[Exercise prompt] Lift out all lines below that contain "VBUS".

★ ★ ★

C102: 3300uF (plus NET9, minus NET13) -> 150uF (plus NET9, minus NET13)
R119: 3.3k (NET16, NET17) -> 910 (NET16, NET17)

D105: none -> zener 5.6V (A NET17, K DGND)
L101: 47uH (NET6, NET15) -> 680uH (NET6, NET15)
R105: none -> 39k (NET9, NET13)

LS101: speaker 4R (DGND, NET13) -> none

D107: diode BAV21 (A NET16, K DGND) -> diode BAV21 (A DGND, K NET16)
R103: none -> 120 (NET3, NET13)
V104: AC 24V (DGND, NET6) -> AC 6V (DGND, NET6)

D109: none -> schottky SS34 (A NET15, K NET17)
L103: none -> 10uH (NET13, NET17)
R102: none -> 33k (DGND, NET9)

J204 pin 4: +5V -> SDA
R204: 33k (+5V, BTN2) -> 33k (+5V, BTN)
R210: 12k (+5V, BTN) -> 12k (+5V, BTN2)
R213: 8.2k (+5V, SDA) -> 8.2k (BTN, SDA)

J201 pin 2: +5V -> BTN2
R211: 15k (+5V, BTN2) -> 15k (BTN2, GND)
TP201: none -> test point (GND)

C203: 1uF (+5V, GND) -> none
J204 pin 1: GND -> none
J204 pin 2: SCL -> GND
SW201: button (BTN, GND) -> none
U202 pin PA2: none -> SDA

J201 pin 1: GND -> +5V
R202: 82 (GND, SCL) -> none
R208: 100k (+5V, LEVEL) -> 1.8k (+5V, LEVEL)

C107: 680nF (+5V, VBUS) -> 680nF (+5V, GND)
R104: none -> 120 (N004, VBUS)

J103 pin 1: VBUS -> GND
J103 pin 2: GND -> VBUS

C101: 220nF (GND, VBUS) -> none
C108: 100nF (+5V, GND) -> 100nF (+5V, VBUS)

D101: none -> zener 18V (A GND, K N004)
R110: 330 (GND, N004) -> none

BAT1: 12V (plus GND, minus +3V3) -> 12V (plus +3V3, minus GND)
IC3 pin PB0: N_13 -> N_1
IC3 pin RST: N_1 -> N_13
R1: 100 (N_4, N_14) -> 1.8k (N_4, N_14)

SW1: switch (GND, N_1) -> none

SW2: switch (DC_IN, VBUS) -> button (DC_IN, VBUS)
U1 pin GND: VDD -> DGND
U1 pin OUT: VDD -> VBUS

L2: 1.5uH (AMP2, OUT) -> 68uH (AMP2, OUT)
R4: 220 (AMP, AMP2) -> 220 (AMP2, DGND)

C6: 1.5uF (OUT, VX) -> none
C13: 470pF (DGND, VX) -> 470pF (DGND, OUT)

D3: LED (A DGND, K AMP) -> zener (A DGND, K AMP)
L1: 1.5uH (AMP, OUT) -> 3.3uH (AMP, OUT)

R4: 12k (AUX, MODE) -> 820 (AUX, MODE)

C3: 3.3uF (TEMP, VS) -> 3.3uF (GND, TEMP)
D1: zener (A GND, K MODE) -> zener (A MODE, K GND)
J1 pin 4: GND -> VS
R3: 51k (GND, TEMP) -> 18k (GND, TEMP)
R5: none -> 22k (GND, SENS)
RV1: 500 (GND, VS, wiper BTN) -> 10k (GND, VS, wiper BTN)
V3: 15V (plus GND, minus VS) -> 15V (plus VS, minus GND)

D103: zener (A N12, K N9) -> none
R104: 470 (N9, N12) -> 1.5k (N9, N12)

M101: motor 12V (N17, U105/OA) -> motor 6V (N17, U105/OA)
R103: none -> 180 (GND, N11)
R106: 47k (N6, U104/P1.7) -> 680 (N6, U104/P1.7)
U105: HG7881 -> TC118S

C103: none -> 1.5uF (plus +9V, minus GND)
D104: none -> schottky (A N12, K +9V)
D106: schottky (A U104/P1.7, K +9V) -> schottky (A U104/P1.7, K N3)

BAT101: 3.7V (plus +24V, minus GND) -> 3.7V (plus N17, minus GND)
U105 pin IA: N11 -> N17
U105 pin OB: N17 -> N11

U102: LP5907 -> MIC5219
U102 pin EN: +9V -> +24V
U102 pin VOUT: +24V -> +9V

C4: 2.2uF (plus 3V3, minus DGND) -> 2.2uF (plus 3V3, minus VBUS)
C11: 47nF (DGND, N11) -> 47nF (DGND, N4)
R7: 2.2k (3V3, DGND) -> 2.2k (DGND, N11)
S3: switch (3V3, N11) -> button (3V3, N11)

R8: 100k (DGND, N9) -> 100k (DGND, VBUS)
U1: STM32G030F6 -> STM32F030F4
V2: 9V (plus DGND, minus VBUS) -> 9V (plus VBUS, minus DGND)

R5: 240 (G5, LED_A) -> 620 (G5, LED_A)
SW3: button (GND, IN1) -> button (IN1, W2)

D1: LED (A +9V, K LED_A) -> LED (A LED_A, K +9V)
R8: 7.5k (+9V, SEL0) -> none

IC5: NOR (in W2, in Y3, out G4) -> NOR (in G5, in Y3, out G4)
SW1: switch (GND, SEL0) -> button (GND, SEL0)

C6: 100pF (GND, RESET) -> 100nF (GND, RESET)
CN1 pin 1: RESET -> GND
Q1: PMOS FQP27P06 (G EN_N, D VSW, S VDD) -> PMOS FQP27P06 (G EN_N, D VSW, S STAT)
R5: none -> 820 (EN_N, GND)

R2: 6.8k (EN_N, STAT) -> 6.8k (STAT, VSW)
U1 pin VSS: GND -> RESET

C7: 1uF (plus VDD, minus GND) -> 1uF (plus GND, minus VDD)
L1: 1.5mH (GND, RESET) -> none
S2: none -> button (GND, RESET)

★ ★ ★

[Final answer]
C107: 680nF (+5V, VBUS) -> 680nF (+5V, GND)
R104: none -> 120 (N004, VBUS)
J103 pin 1: VBUS -> GND
J103 pin 2: GND -> VBUS
C101: 220nF (GND, VBUS) -> none
C108: 100nF (+5V, GND) -> 100nF (+5V, VBUS)
SW2: switch (DC_IN, VBUS) -> button (DC_IN, VBUS)
U1 pin OUT: VDD -> VBUS
C4: 2.2uF (plus 3V3, minus DGND) -> 2.2uF (plus 3V3, minus VBUS)
R8: 100k (DGND, N9) -> 100k (DGND, VBUS)
V2: 9V (plus DGND, minus VBUS) -> 9V (plus VBUS, minus DGND)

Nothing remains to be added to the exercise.